* [Required action]: The entries below need to be transcribed exactly, without their images.
** Opening Records for this task block **
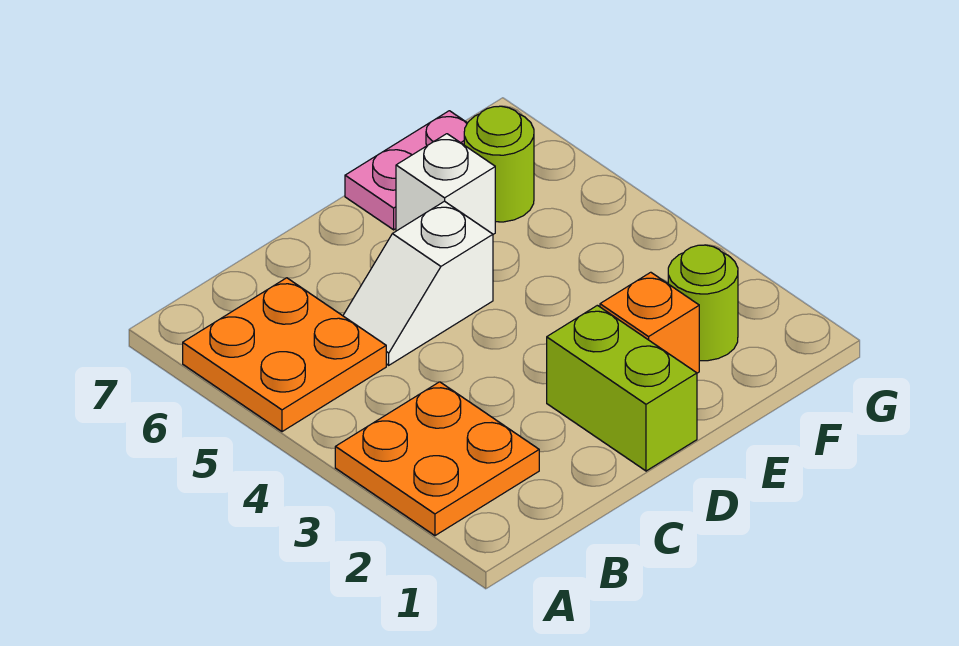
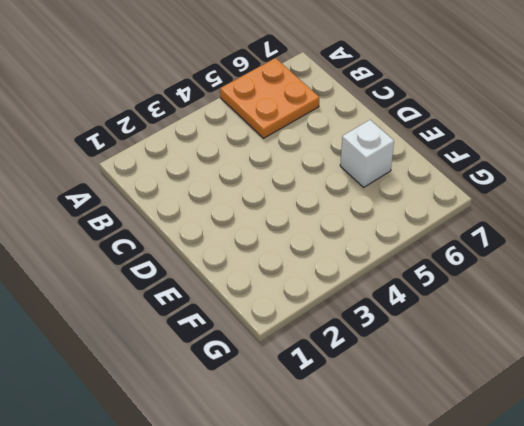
none -> orange plate A2:B3 level 1
none -> white slope C5:D5 level 1 top D

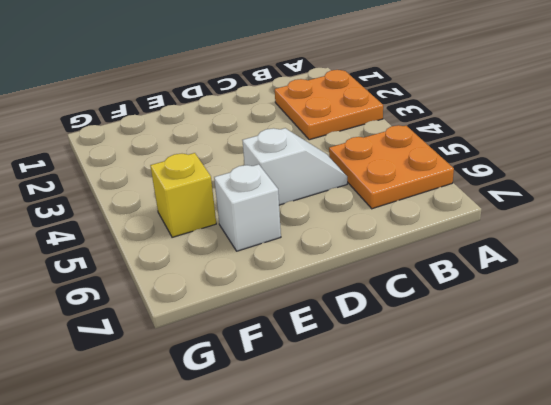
yellow brick F5 level 1 -> none
none -> lime brick D1:D2 level 1
none -> orange brick E2 level 1

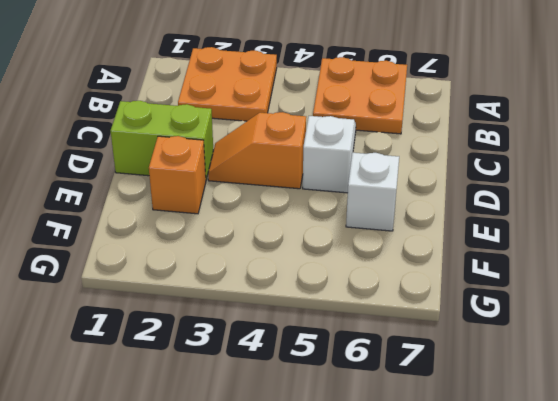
orange slope D3:D4 level 1 top 4 -> none
none -> pink plate E7:F7 level 1
none -> lime round brick F2 level 1

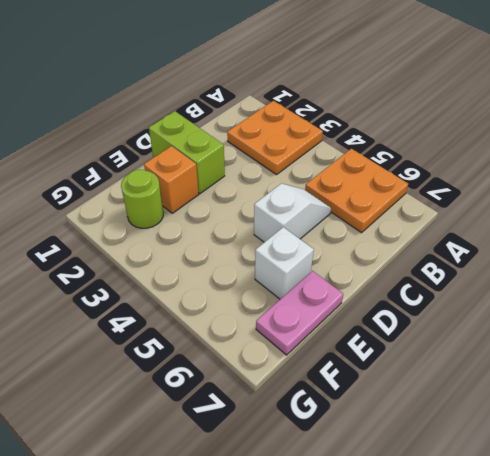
none -> lime round brick F6 level 1

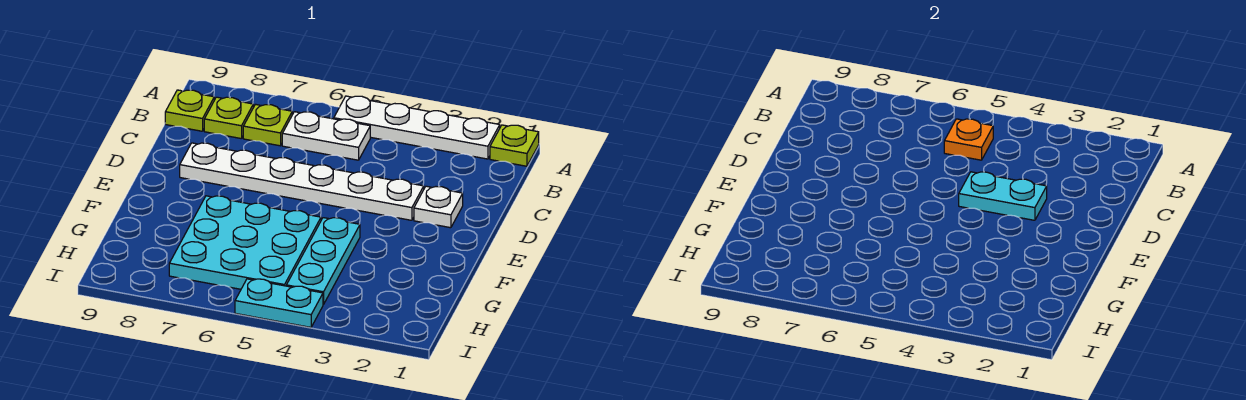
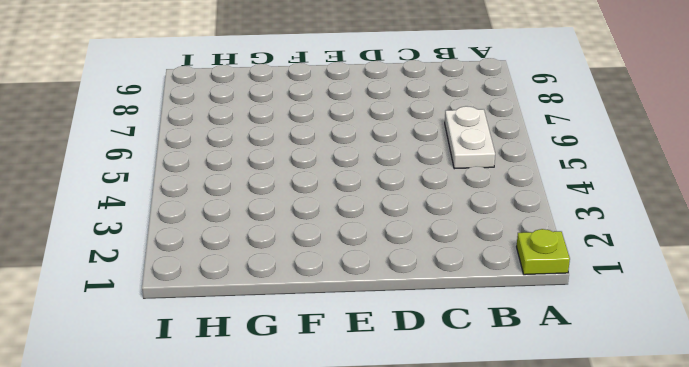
none -> white plate A2:A5 level 1
none -> lime plate B7 level 1
none -> lime plate B8 level 1

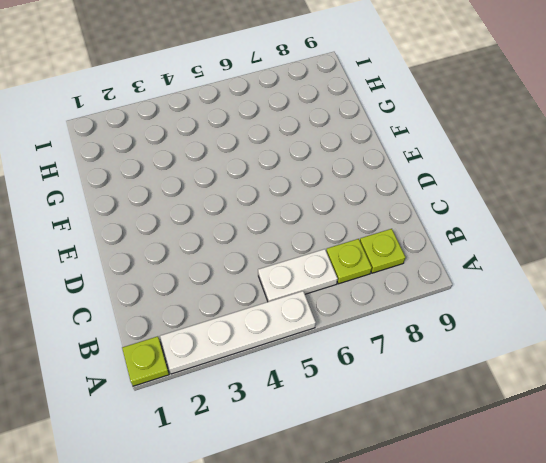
none -> lime plate B9 level 1
none -> white plate D2 level 1
none -> white plate D3:D8 level 1

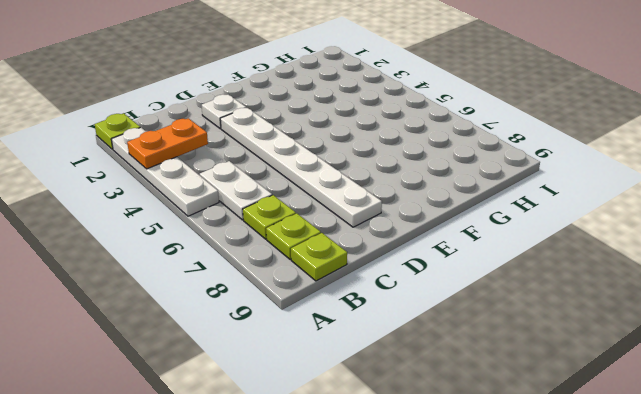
orange plate A3:B3 level 2 -> none
none -> cyan plate F4:H4 level 1
none -> cyan plate F5:H7 level 1
none -> cyan plate I4:I5 level 1

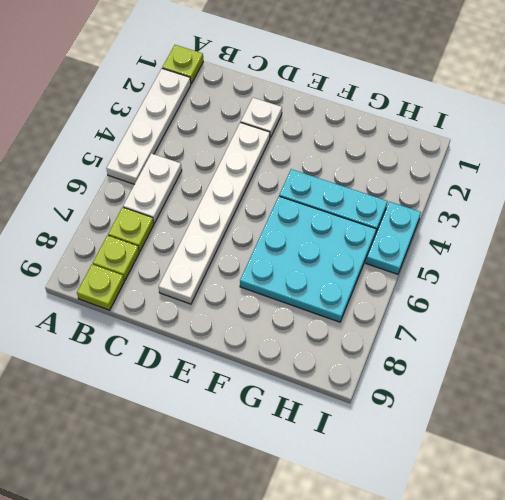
none -> orange plate B5 level 2
none -> cyan plate D3:D4 level 2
** Closing Records for this task block **
* [Exercise response]:
none -> orange plate A2:B3 level 1
none -> white slope C5:D5 level 1 top D

yellow brick F5 level 1 -> none
none -> lime brick D1:D2 level 1
none -> orange brick E2 level 1

orange slope D3:D4 level 1 top 4 -> none
none -> pink plate E7:F7 level 1
none -> lime round brick F2 level 1

none -> lime round brick F6 level 1

none -> white plate A2:A5 level 1
none -> lime plate B7 level 1
none -> lime plate B8 level 1

none -> lime plate B9 level 1
none -> white plate D2 level 1
none -> white plate D3:D8 level 1

orange plate A3:B3 level 2 -> none
none -> cyan plate F4:H4 level 1
none -> cyan plate F5:H7 level 1
none -> cyan plate I4:I5 level 1

none -> orange plate B5 level 2
none -> cyan plate D3:D4 level 2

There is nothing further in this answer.